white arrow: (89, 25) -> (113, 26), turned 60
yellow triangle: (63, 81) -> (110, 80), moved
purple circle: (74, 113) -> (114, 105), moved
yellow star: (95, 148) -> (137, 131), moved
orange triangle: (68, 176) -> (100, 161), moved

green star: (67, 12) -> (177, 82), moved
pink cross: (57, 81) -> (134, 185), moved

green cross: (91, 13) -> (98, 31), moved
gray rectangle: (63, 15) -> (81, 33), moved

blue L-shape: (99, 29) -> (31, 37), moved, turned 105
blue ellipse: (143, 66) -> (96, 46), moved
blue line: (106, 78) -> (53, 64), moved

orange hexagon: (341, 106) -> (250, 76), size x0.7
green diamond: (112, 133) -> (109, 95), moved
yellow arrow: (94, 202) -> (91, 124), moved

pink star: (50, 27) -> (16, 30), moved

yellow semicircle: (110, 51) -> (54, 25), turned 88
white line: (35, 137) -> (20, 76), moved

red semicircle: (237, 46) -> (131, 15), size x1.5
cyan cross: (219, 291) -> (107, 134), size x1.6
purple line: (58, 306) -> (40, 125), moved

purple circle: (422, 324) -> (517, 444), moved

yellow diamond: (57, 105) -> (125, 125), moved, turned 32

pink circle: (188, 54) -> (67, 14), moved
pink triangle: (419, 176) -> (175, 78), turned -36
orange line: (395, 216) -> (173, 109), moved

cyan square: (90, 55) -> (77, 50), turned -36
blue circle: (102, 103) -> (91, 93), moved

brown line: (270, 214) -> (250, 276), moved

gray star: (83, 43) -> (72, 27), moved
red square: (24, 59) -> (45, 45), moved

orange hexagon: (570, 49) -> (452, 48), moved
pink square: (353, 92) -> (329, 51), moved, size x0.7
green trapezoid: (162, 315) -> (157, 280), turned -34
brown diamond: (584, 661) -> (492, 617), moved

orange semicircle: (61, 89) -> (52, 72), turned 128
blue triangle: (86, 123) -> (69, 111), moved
■ ■ ■ ■ ■
YOUR OBJECTIVE: If a line of the listing above contains "brown", pick it out and copy it.

RESULT:
brown line: (270, 214) -> (250, 276), moved
brown diamond: (584, 661) -> (492, 617), moved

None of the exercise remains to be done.